» Activity
Only one stretch of the data is wanted: the line containing "old: munolak (white)", the line containing "second_place: [233, 346]", and every line between them, copied exactly.

» Records for the task
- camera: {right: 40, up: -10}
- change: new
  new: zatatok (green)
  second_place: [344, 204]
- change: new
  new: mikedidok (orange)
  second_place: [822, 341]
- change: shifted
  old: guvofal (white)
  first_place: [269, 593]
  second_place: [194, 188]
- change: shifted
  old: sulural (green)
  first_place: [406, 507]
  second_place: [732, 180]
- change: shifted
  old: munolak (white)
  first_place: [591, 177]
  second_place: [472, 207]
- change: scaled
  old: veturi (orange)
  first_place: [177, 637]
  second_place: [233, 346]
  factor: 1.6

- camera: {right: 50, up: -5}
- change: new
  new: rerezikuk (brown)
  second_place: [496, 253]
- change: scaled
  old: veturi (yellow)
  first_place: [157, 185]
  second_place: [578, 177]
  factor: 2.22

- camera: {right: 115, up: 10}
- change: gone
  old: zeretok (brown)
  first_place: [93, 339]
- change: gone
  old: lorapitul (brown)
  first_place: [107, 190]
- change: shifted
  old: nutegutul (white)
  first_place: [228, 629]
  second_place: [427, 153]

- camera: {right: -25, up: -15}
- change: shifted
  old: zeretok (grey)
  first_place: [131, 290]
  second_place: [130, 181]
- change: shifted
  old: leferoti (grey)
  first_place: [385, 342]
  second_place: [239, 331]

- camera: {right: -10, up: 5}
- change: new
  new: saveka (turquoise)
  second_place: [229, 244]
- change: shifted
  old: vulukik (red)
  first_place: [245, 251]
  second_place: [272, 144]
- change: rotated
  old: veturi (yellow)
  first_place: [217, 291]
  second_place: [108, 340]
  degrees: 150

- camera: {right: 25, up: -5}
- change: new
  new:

» Solution for this problem
  old: munolak (white)
  first_place: [591, 177]
  second_place: [472, 207]
- change: scaled
  old: veturi (orange)
  first_place: [177, 637]
  second_place: [233, 346]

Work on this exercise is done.